# TO DO:
The reply should hold every entry exactly as written and none of the pictures.
EXTRACTED MATERIAL: Begin
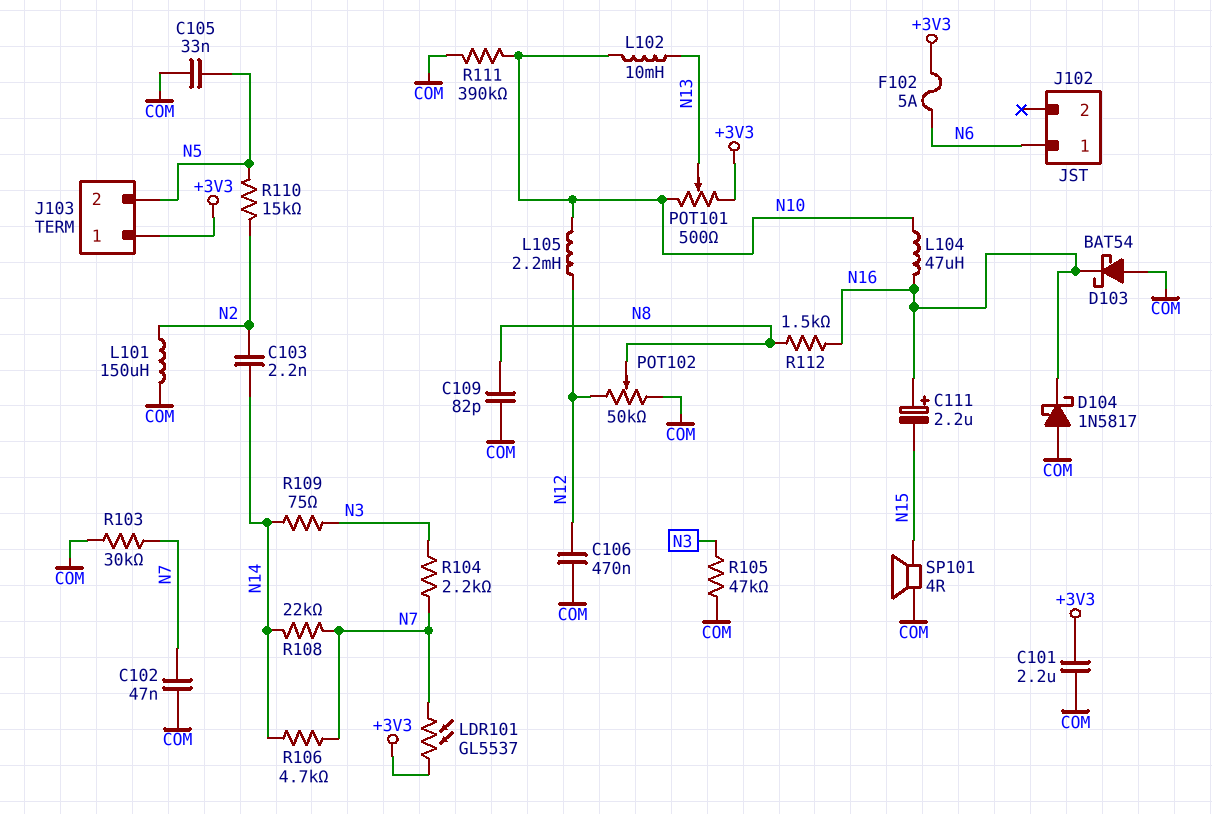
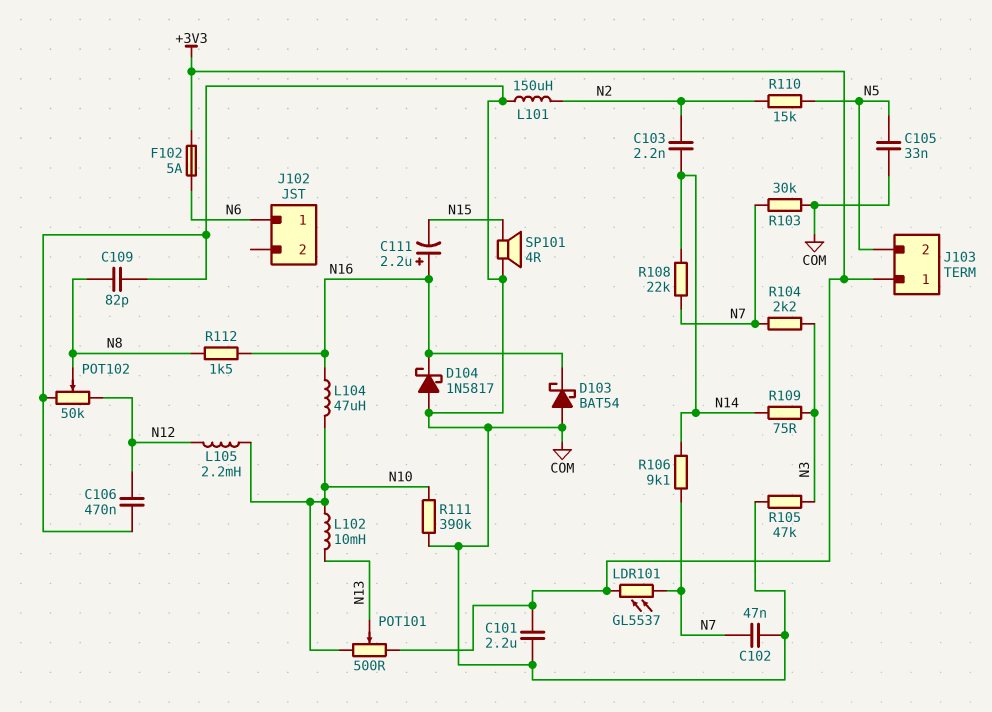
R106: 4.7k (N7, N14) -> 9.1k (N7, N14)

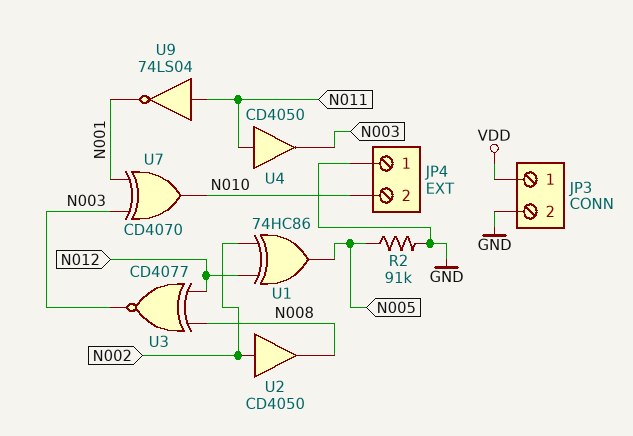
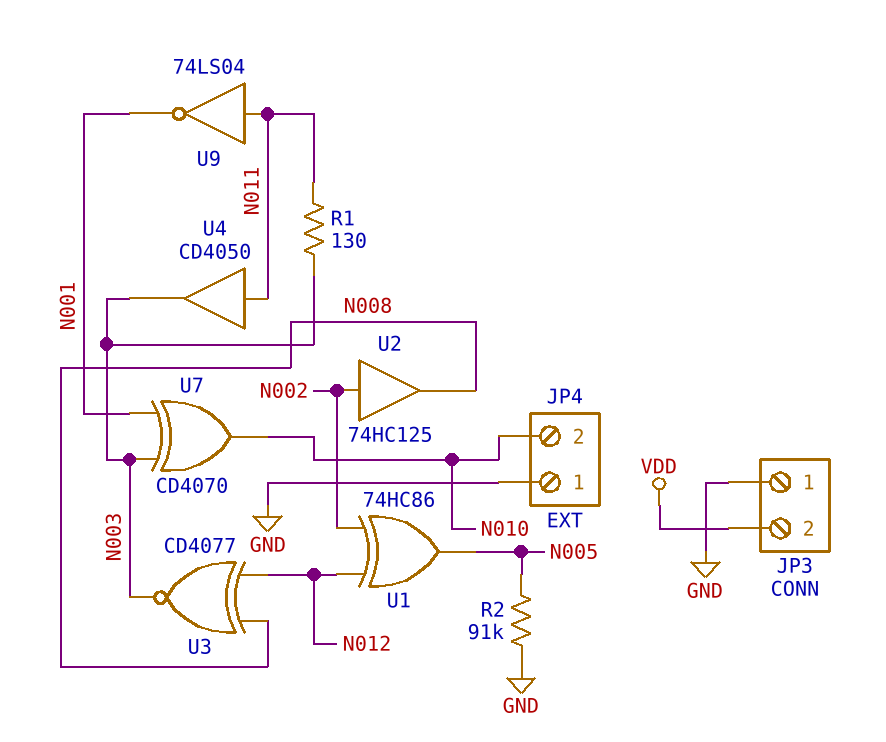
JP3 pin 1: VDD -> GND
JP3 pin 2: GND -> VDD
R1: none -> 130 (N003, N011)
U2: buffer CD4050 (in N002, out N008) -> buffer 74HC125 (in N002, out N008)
EXTRACTED MATERIAL: End
# WRITTEN RESPONSE:
R106: 4.7k (N7, N14) -> 9.1k (N7, N14)

JP3 pin 1: VDD -> GND
JP3 pin 2: GND -> VDD
R1: none -> 130 (N003, N011)
U2: buffer CD4050 (in N002, out N008) -> buffer 74HC125 (in N002, out N008)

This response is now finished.